# REQUIRED WORK
Write out exactly the lines below starting at the one containing "blue line: (419, 224) -> (375, 89), moved" and ending at the one containing "green line: (11, 91) -> (17, 124), moved". Omit every picture.

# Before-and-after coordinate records
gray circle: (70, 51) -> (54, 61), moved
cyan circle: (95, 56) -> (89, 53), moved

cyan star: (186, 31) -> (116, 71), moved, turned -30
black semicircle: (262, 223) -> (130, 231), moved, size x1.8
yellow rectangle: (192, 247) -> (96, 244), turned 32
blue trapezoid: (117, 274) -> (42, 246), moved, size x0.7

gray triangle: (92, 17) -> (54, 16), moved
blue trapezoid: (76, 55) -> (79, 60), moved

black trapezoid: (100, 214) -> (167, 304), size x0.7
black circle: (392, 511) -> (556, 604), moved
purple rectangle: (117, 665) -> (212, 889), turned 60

--

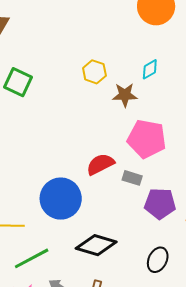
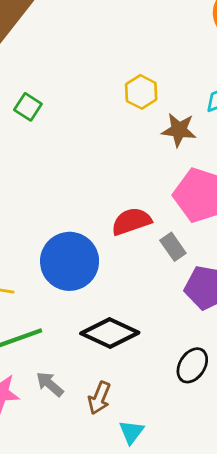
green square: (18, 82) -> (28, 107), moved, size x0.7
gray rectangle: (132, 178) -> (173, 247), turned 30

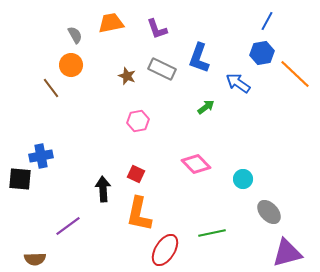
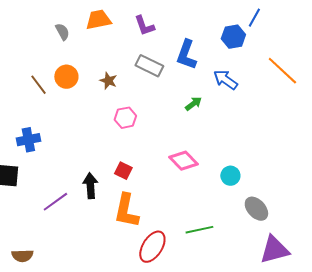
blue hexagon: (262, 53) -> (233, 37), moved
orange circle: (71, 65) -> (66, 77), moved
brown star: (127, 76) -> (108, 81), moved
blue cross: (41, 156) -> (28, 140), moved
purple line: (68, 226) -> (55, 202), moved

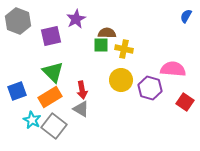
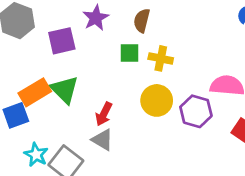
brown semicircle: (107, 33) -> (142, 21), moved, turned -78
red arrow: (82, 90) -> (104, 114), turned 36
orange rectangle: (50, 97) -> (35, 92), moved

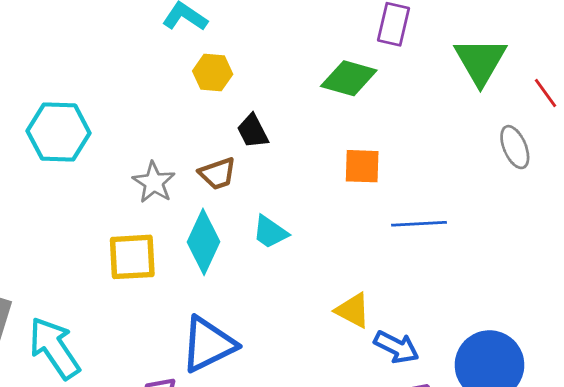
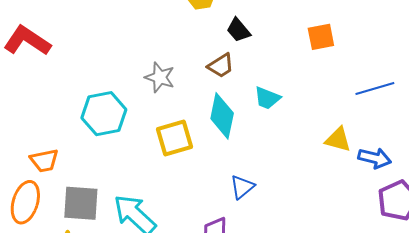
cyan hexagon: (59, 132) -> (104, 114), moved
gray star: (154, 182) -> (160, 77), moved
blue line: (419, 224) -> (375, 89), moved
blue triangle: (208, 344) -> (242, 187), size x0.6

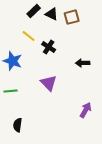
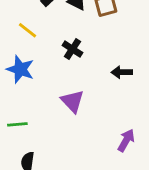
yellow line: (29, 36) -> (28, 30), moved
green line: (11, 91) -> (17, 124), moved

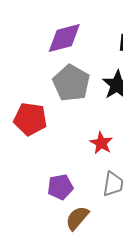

# YOUR SOLUTION
blue line: (419, 224) -> (375, 89), moved
blue triangle: (208, 344) -> (242, 187), size x0.6

yellow line: (29, 36) -> (28, 30), moved
green line: (11, 91) -> (17, 124), moved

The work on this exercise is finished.